What you have to do >> No picture belongs in the copy. Repeat each line below exactly.

Records to process section start

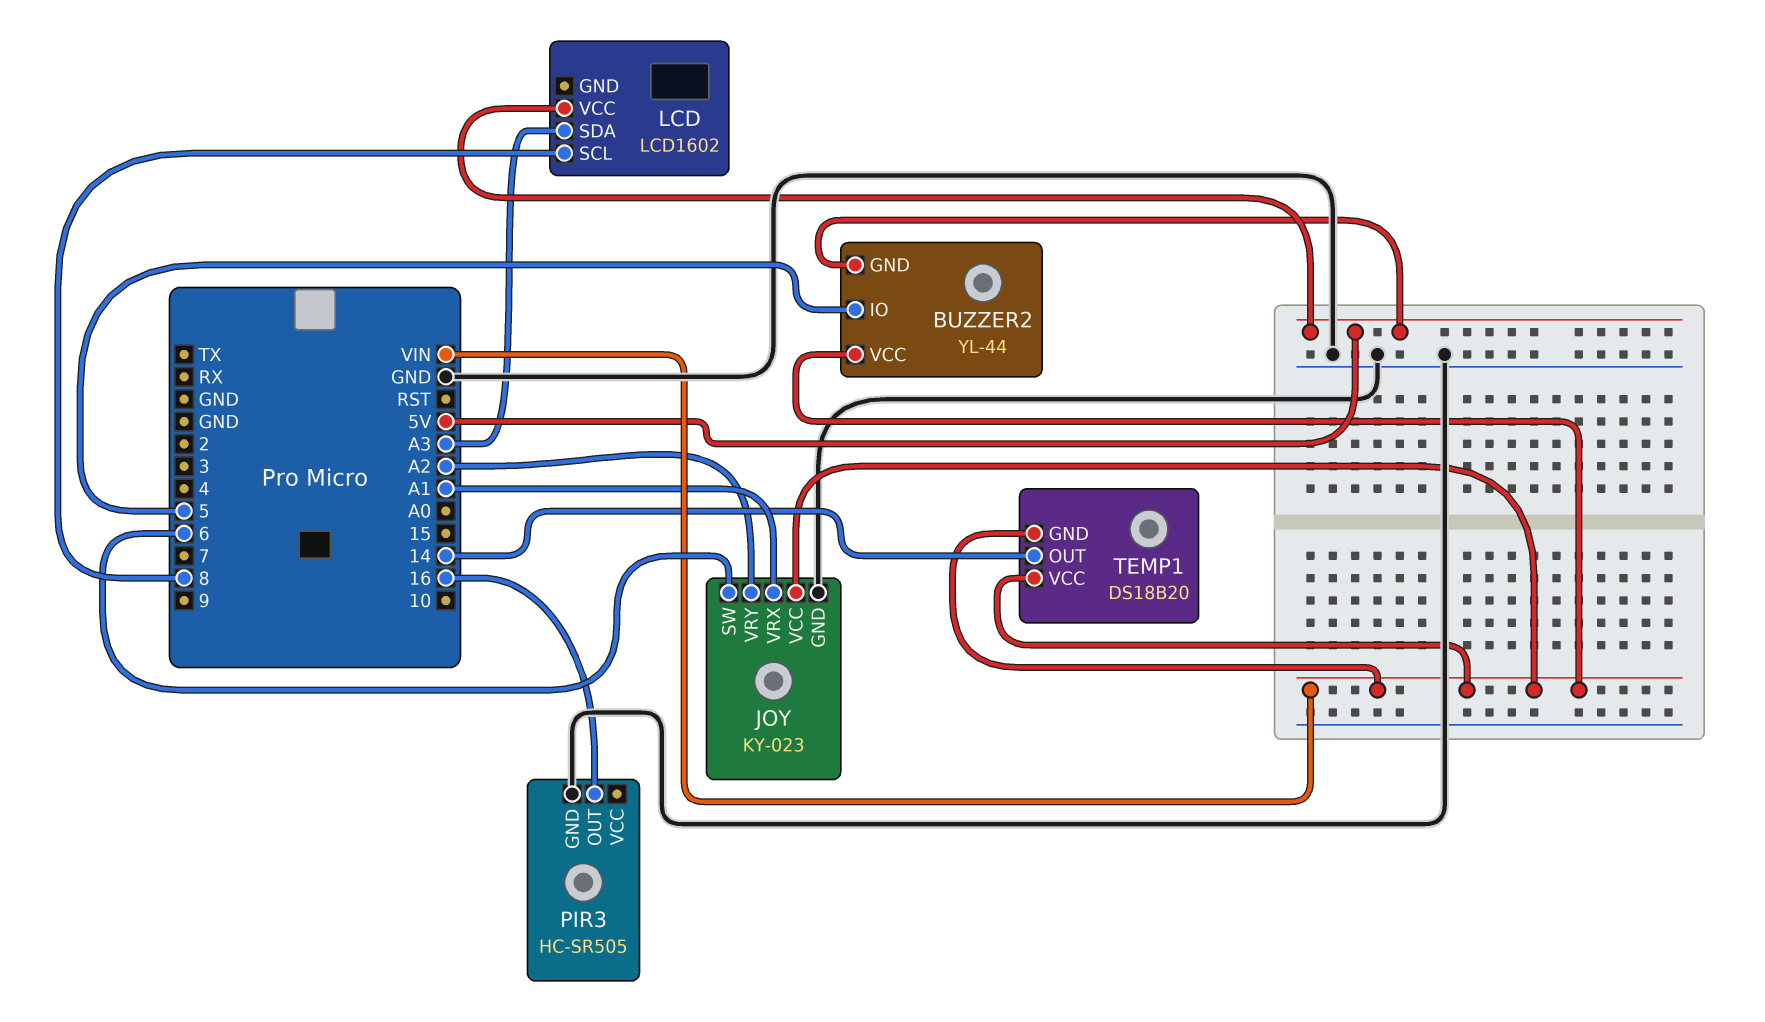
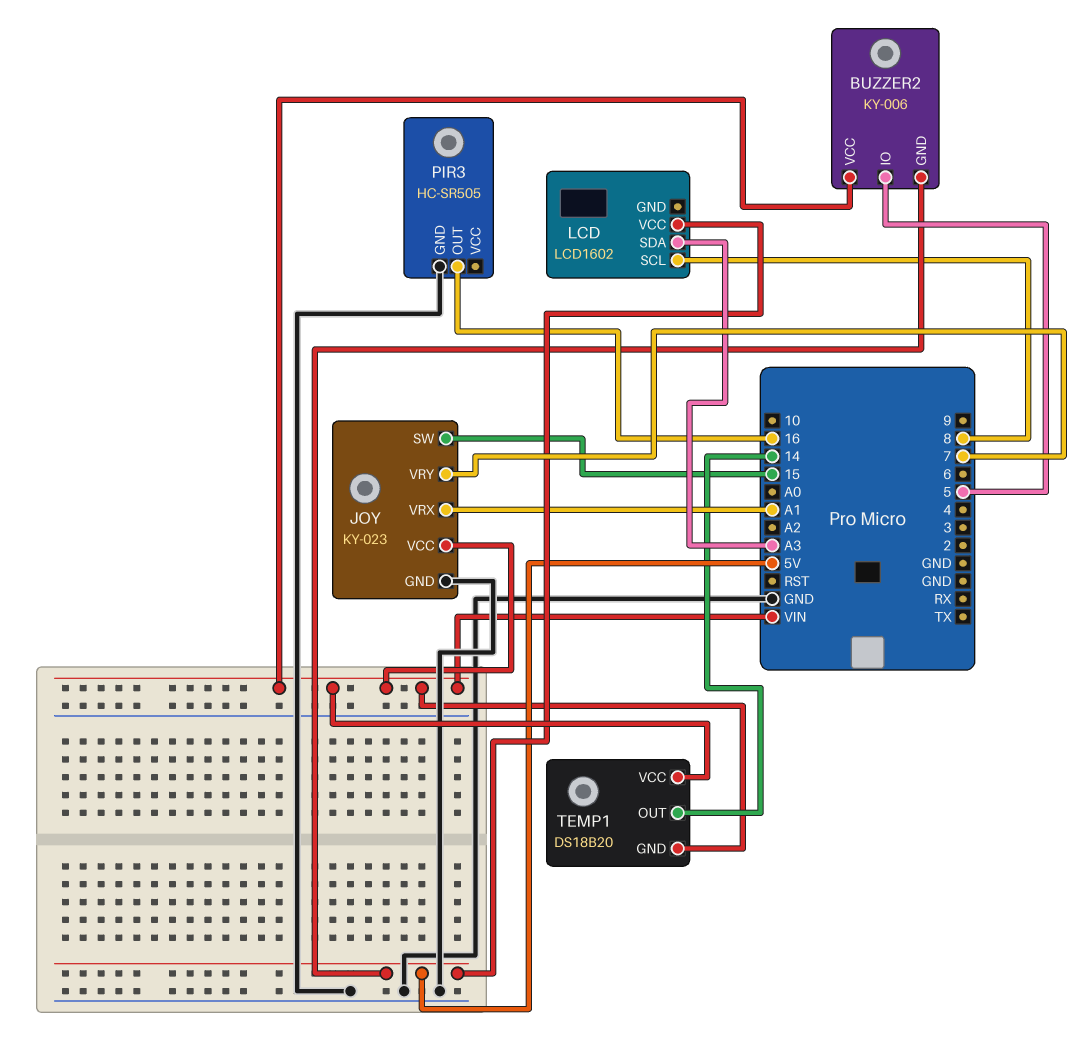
BUZZER2: YL-44 -> KY-006
JOY pin SW: 6 -> 15
JOY pin VRY: A2 -> 7

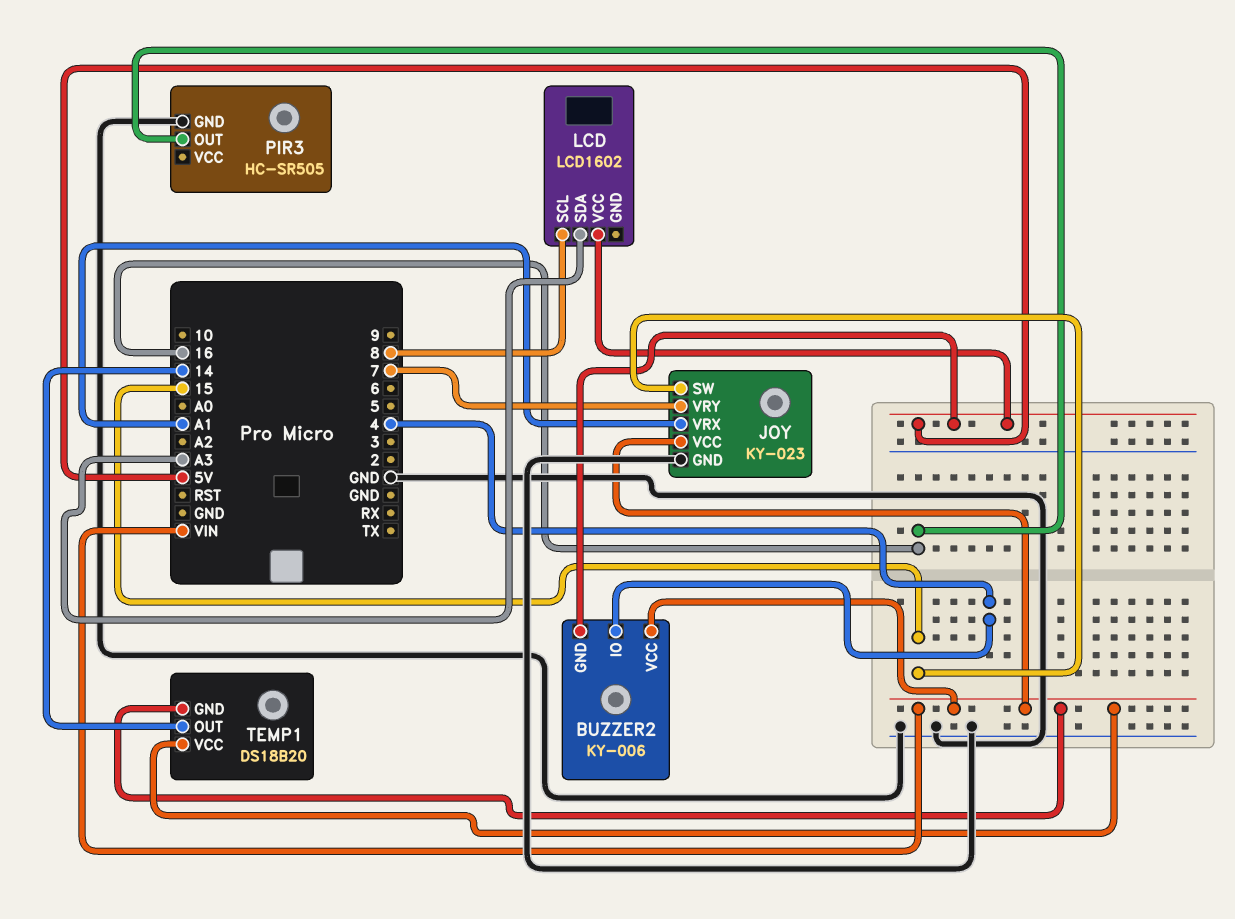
BUZZER2 pin IO: 5 -> 4

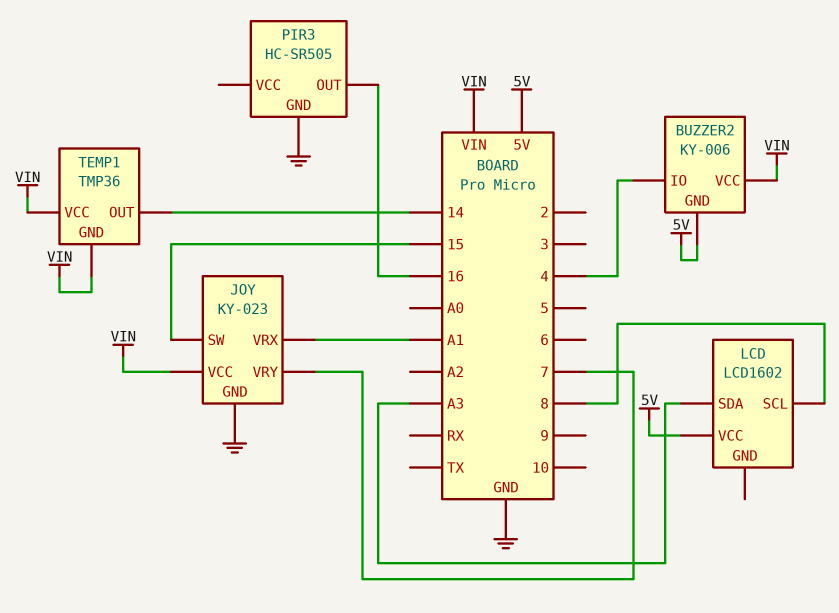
TEMP1: DS18B20 -> TMP36

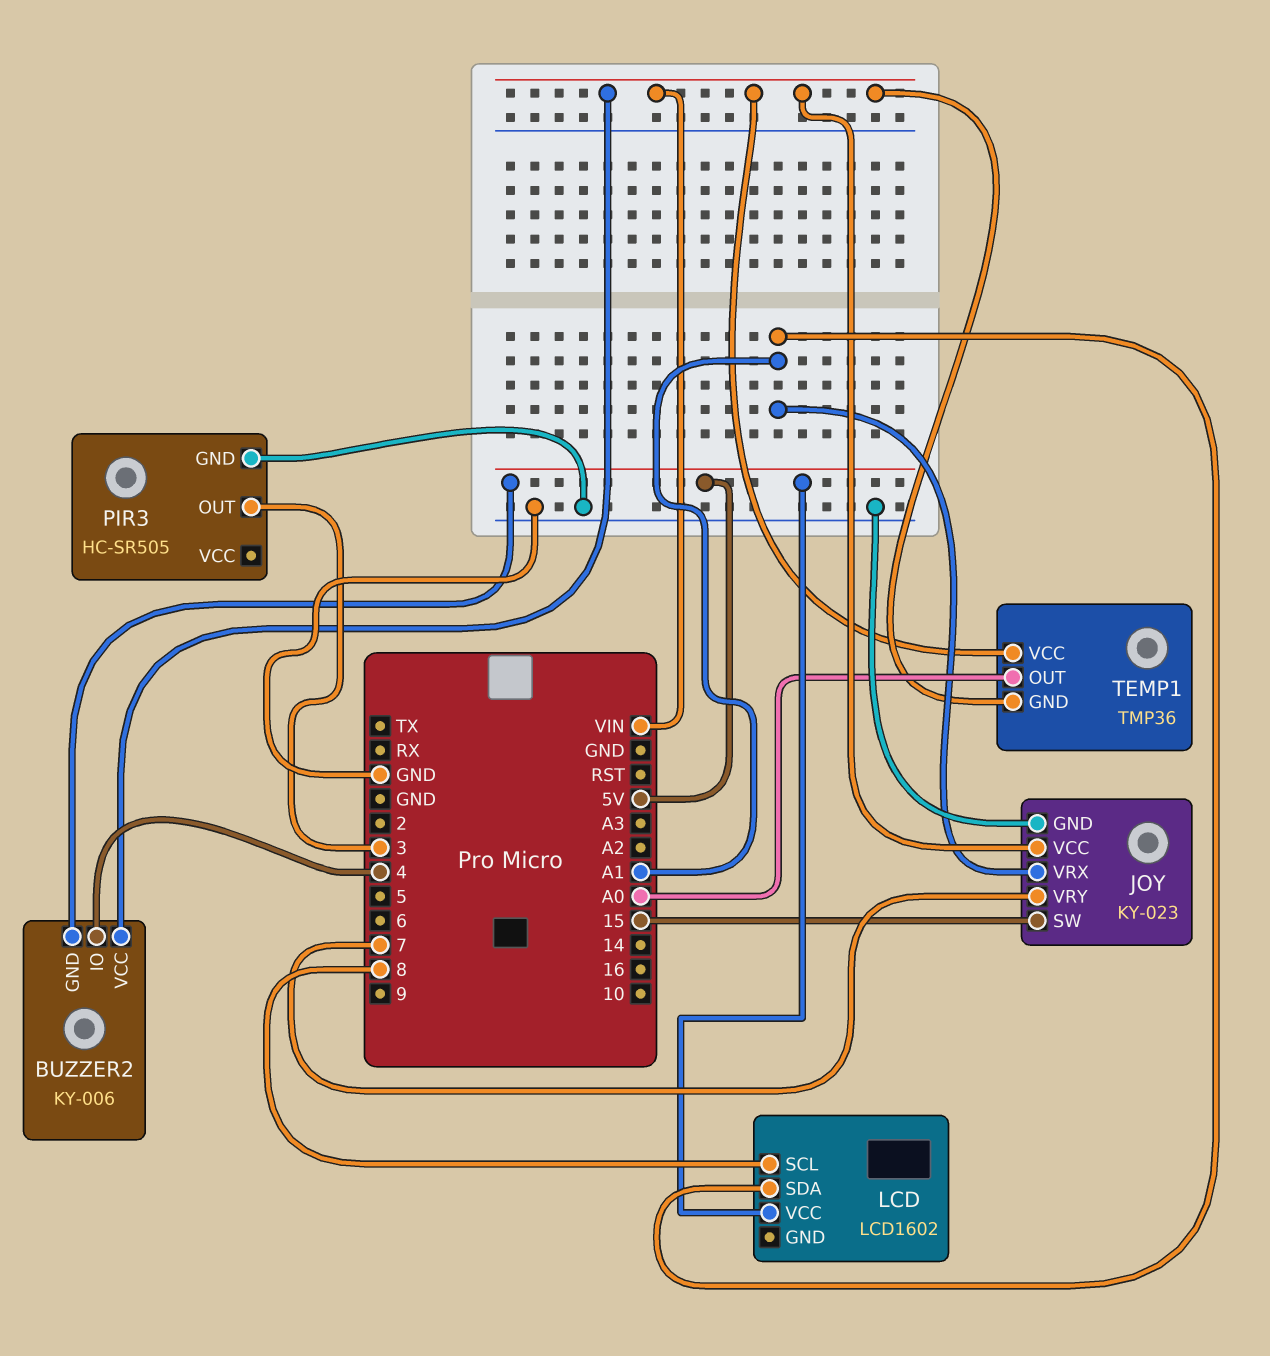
LCD pin SDA: A3 -> A1
PIR3 pin OUT: 16 -> 3
TEMP1 pin OUT: 14 -> A0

Records to process section end

Task response >>
BUZZER2: YL-44 -> KY-006
JOY pin SW: 6 -> 15
JOY pin VRY: A2 -> 7

BUZZER2 pin IO: 5 -> 4

TEMP1: DS18B20 -> TMP36

LCD pin SDA: A3 -> A1
PIR3 pin OUT: 16 -> 3
TEMP1 pin OUT: 14 -> A0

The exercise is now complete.